What you are asked to do:
Reproduce every one of the entries below verbatim, keeping each line unchanged.

Element and text position data
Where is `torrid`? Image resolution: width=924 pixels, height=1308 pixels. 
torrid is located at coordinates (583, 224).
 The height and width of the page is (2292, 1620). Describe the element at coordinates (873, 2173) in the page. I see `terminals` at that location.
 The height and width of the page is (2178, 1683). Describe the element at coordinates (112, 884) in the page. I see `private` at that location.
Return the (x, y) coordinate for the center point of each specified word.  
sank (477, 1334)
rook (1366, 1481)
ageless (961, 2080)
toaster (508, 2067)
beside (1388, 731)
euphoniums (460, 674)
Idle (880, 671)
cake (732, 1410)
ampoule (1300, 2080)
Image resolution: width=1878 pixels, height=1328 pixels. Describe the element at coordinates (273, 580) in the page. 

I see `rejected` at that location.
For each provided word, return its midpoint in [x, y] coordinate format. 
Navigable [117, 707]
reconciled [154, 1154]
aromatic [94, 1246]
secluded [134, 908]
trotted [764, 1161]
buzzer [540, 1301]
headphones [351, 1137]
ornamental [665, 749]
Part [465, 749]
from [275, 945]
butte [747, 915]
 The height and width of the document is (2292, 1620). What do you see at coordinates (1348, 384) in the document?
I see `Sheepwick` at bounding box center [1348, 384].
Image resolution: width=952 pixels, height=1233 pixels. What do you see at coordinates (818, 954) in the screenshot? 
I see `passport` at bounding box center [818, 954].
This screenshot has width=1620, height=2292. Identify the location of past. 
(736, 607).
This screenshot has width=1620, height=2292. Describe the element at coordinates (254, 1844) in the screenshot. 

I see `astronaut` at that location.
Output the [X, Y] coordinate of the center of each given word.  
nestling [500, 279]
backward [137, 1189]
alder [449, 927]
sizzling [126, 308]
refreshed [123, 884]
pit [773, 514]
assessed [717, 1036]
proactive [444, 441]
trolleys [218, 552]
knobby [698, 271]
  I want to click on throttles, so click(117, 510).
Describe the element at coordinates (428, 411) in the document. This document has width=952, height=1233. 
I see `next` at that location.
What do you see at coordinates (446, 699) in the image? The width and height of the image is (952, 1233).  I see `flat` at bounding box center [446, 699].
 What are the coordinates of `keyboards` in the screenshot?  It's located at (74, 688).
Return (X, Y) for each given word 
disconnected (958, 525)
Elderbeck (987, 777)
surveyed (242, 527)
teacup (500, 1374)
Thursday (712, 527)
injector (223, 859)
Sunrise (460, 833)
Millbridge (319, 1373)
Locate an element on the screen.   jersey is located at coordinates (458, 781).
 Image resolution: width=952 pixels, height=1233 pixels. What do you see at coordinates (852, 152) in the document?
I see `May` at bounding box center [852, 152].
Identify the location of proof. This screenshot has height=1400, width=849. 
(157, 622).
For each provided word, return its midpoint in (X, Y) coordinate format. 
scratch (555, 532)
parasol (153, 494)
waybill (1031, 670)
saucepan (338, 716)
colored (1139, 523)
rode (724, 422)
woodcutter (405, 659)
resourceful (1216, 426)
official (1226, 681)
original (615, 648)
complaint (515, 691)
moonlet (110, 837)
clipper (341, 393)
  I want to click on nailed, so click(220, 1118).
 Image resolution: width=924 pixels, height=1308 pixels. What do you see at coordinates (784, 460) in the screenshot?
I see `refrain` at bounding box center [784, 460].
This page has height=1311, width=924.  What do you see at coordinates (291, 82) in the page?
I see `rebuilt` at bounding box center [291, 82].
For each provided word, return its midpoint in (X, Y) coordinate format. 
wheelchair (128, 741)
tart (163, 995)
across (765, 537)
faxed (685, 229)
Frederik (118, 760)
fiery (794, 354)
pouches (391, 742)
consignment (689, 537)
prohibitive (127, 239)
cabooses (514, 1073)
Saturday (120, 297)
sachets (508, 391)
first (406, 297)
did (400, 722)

Result of the task:
Where is `torrid`? Image resolution: width=924 pixels, height=1308 pixels. 
torrid is located at coordinates (583, 224).
 The height and width of the page is (2292, 1620). Describe the element at coordinates (873, 2173) in the page. I see `terminals` at that location.
 The height and width of the page is (2178, 1683). Describe the element at coordinates (112, 884) in the page. I see `private` at that location.
Return the (x, y) coordinate for the center point of each specified word.  
sank (477, 1334)
rook (1366, 1481)
ageless (961, 2080)
toaster (508, 2067)
beside (1388, 731)
euphoniums (460, 674)
Idle (880, 671)
cake (732, 1410)
ampoule (1300, 2080)
Image resolution: width=1878 pixels, height=1328 pixels. Describe the element at coordinates (273, 580) in the page. 

I see `rejected` at that location.
For each provided word, return its midpoint in [x, y] coordinate format. 
Navigable [117, 707]
reconciled [154, 1154]
aromatic [94, 1246]
secluded [134, 908]
trotted [764, 1161]
buzzer [540, 1301]
headphones [351, 1137]
ornamental [665, 749]
Part [465, 749]
from [275, 945]
butte [747, 915]
 The height and width of the document is (2292, 1620). What do you see at coordinates (1348, 384) in the document?
I see `Sheepwick` at bounding box center [1348, 384].
Image resolution: width=952 pixels, height=1233 pixels. What do you see at coordinates (818, 954) in the screenshot? 
I see `passport` at bounding box center [818, 954].
This screenshot has width=1620, height=2292. Identify the location of past. 
(736, 607).
This screenshot has width=1620, height=2292. Describe the element at coordinates (254, 1844) in the screenshot. 

I see `astronaut` at that location.
Output the [X, Y] coordinate of the center of each given word.  
nestling [500, 279]
backward [137, 1189]
alder [449, 927]
sizzling [126, 308]
refreshed [123, 884]
pit [773, 514]
assessed [717, 1036]
proactive [444, 441]
trolleys [218, 552]
knobby [698, 271]
  I want to click on throttles, so click(117, 510).
Describe the element at coordinates (428, 411) in the document. This document has width=952, height=1233. 
I see `next` at that location.
What do you see at coordinates (446, 699) in the image? The width and height of the image is (952, 1233).  I see `flat` at bounding box center [446, 699].
 What are the coordinates of `keyboards` in the screenshot?  It's located at (74, 688).
Return (X, Y) for each given word 
disconnected (958, 525)
Elderbeck (987, 777)
surveyed (242, 527)
teacup (500, 1374)
Thursday (712, 527)
injector (223, 859)
Sunrise (460, 833)
Millbridge (319, 1373)
Locate an element on the screen.   jersey is located at coordinates (458, 781).
 Image resolution: width=952 pixels, height=1233 pixels. What do you see at coordinates (852, 152) in the document?
I see `May` at bounding box center [852, 152].
Identify the location of proof. This screenshot has height=1400, width=849. 
(157, 622).
For each provided word, return its midpoint in (X, Y) coordinate format. 
scratch (555, 532)
parasol (153, 494)
waybill (1031, 670)
saucepan (338, 716)
colored (1139, 523)
rode (724, 422)
woodcutter (405, 659)
resourceful (1216, 426)
official (1226, 681)
original (615, 648)
complaint (515, 691)
moonlet (110, 837)
clipper (341, 393)
  I want to click on nailed, so click(220, 1118).
 Image resolution: width=924 pixels, height=1308 pixels. What do you see at coordinates (784, 460) in the screenshot?
I see `refrain` at bounding box center [784, 460].
This page has height=1311, width=924.  What do you see at coordinates (291, 82) in the page?
I see `rebuilt` at bounding box center [291, 82].
For each provided word, return its midpoint in (X, Y) coordinate format. 
wheelchair (128, 741)
tart (163, 995)
across (765, 537)
faxed (685, 229)
Frederik (118, 760)
fiery (794, 354)
pouches (391, 742)
consignment (689, 537)
prohibitive (127, 239)
cabooses (514, 1073)
Saturday (120, 297)
sachets (508, 391)
first (406, 297)
did (400, 722)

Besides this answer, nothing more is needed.